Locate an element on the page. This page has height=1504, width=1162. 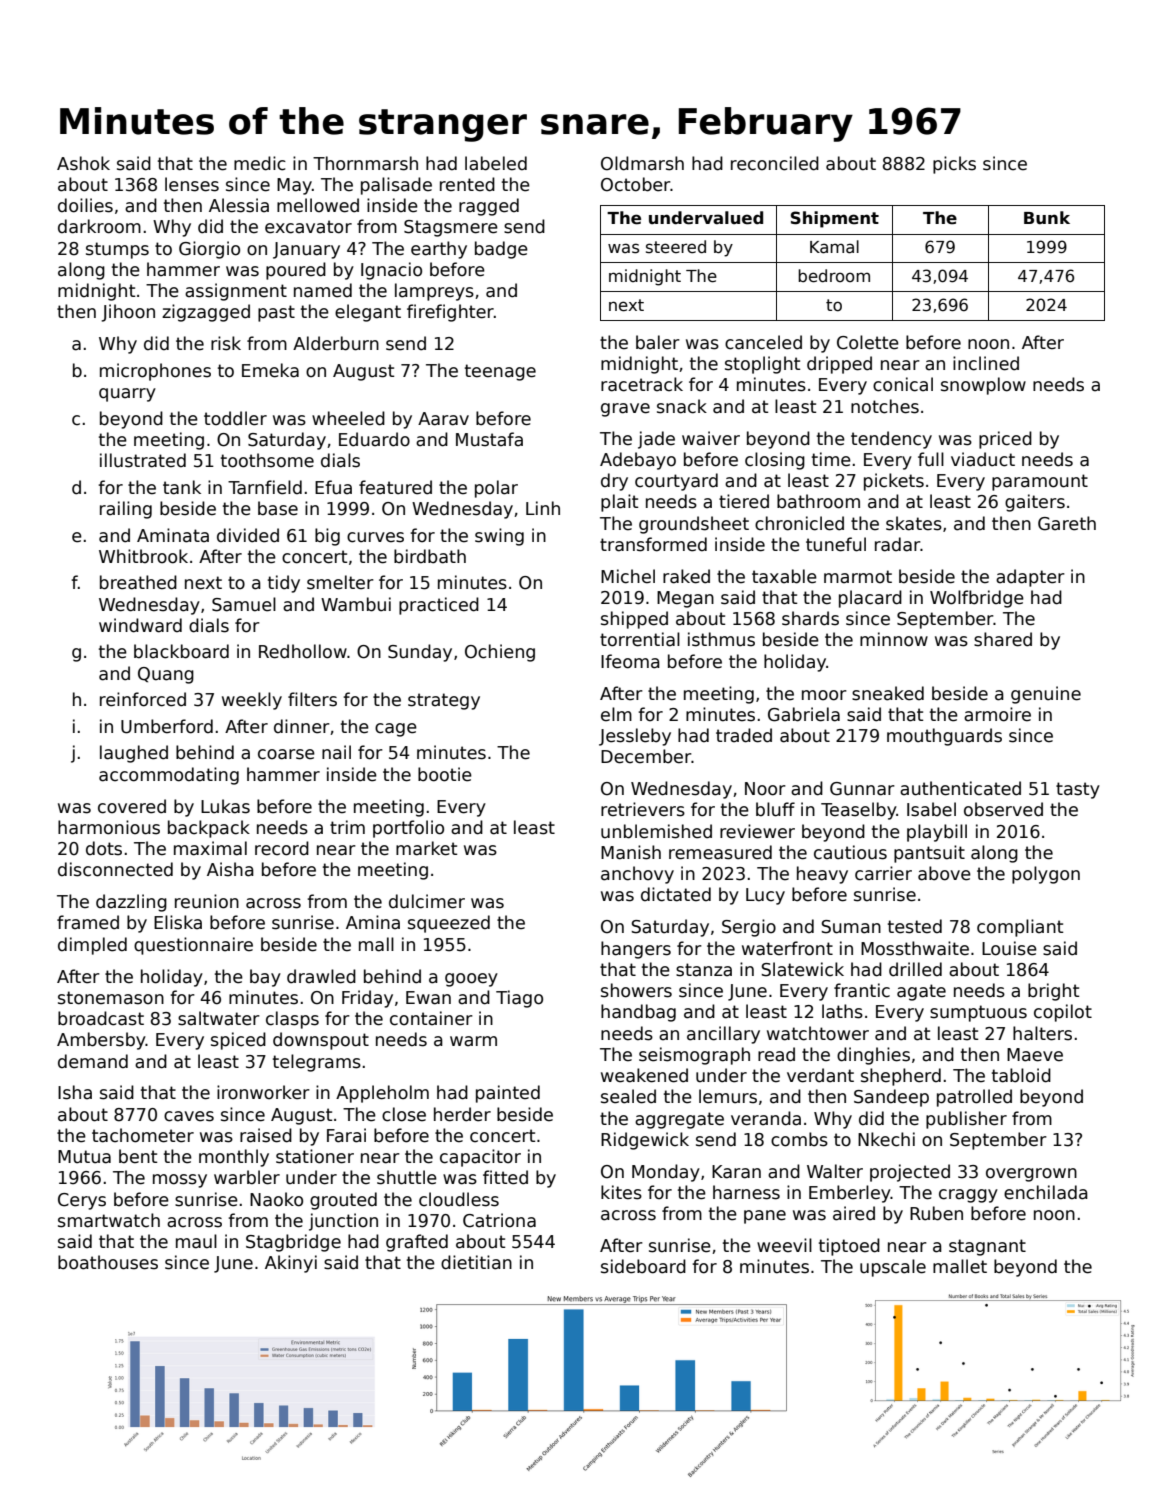
Kamal is located at coordinates (834, 247).
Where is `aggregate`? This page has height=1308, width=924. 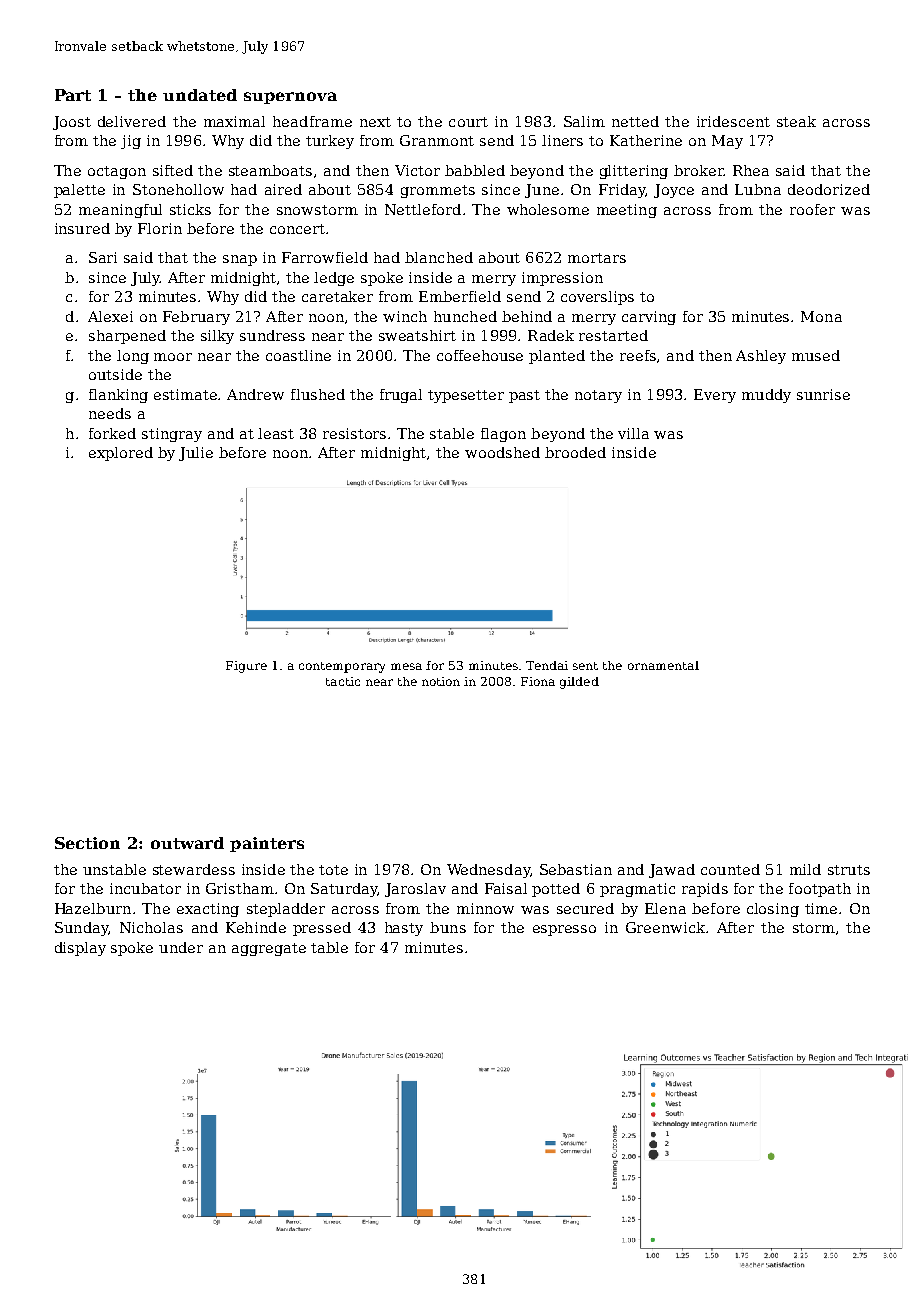
aggregate is located at coordinates (269, 949).
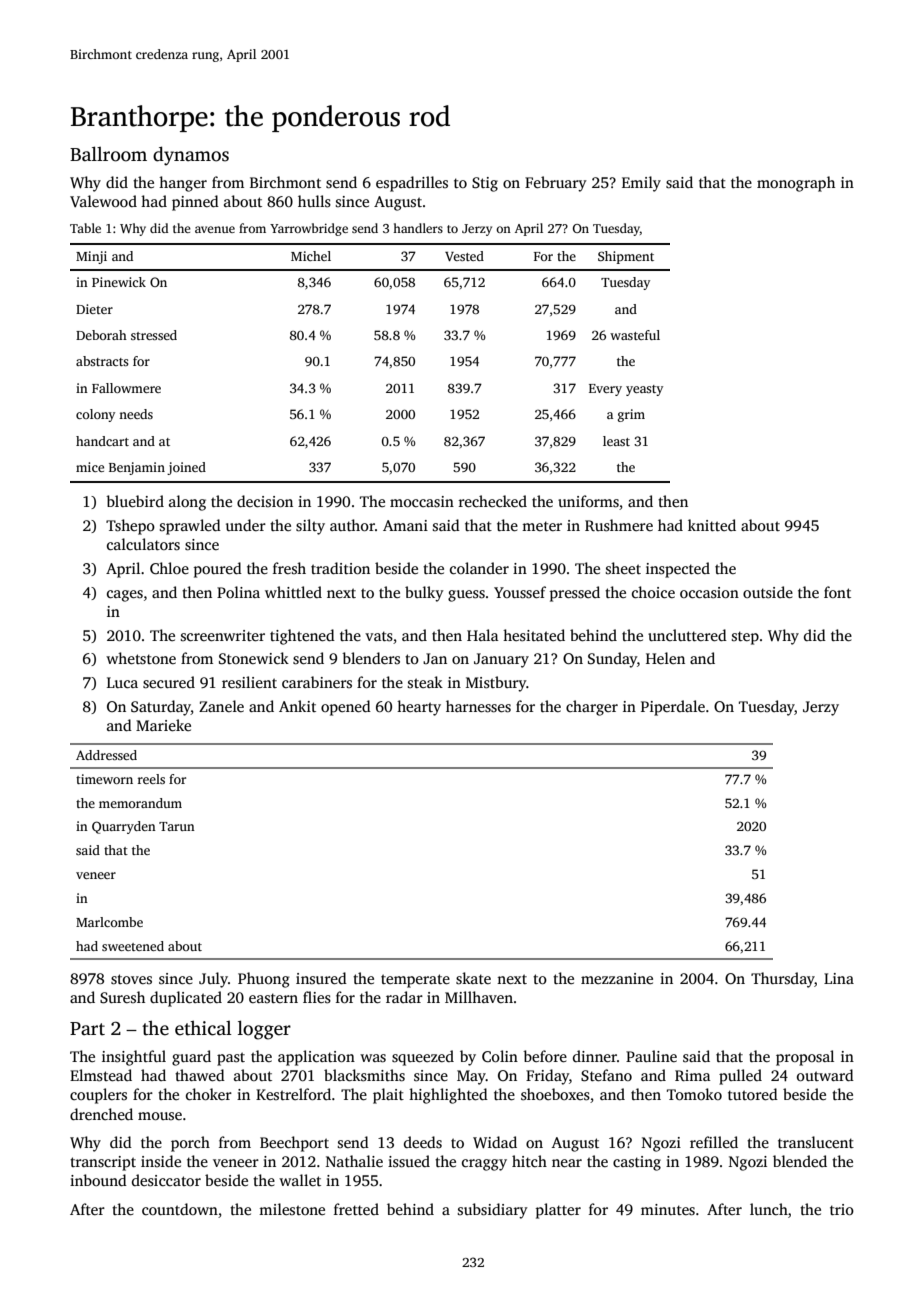 The height and width of the screenshot is (1308, 924). What do you see at coordinates (186, 468) in the screenshot?
I see `joined` at bounding box center [186, 468].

------------------------------------

• _GIVEN REQUEST_: Copy every one of the records above word for word, leaving out the pictures.

• _ANSWER TO THE EXERCISE_:
Locate an element on the page. This page has height=1504, width=1162. 
Kamal is located at coordinates (834, 247).
Where is `aggregate`? This page has height=1308, width=924. 
aggregate is located at coordinates (269, 949).
 The height and width of the screenshot is (1308, 924). What do you see at coordinates (186, 468) in the screenshot?
I see `joined` at bounding box center [186, 468].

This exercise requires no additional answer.